*Work item*:
Please repeat every record below exactly as written, but leave out the pictures.

*Data records*:
= = = = =

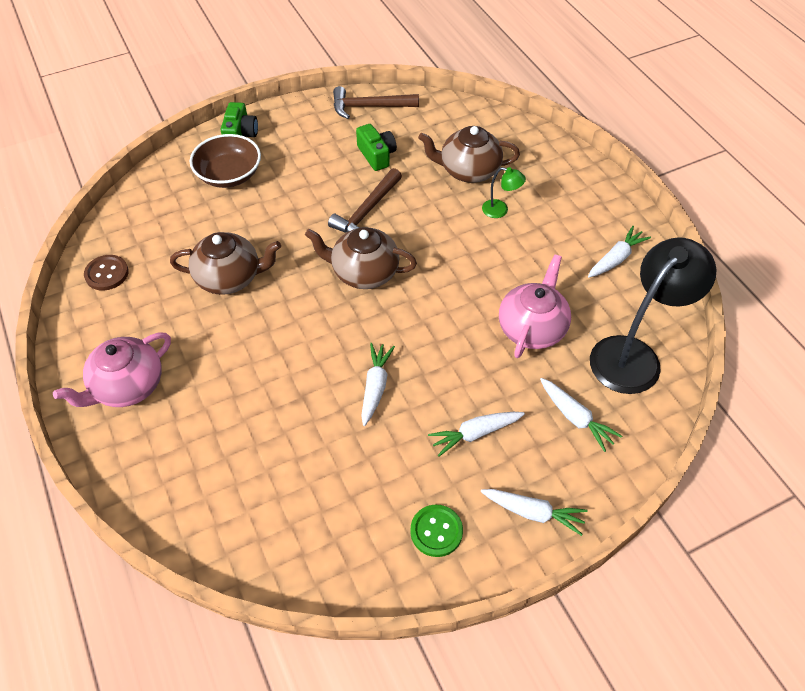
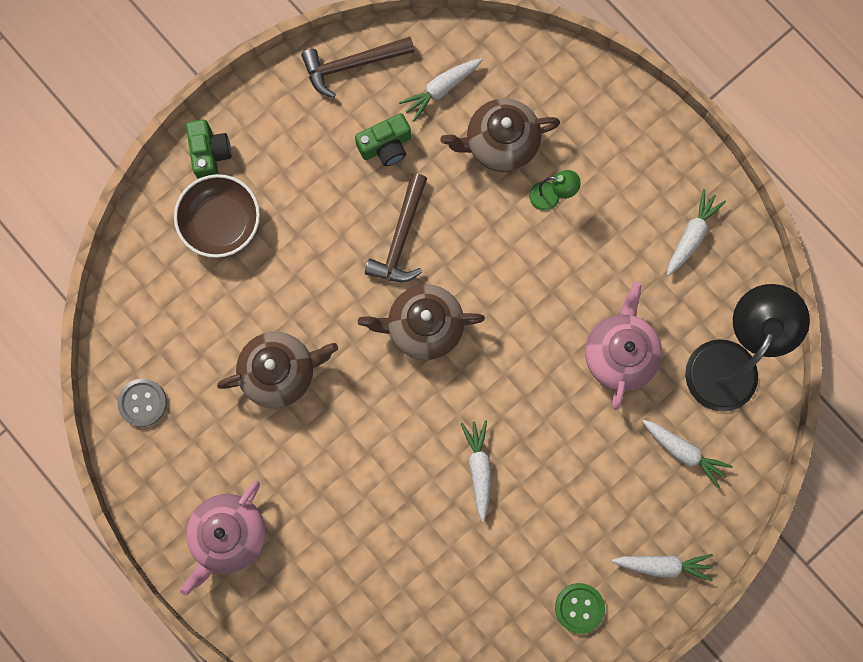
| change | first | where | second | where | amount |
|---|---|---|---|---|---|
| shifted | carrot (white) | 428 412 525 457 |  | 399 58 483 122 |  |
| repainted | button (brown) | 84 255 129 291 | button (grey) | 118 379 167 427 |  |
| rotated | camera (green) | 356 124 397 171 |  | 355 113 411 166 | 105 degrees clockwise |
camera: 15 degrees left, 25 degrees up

= = = = =

*Your solution*:
| change | first | where | second | where | amount |
|---|---|---|---|---|---|
| shifted | carrot (white) | 428 412 525 457 |  | 399 58 483 122 |  |
| repainted | button (brown) | 84 255 129 291 | button (grey) | 118 379 167 427 |  |
| rotated | camera (green) | 356 124 397 171 |  | 355 113 411 166 | 105 degrees clockwise |
camera: 15 degrees left, 25 degrees up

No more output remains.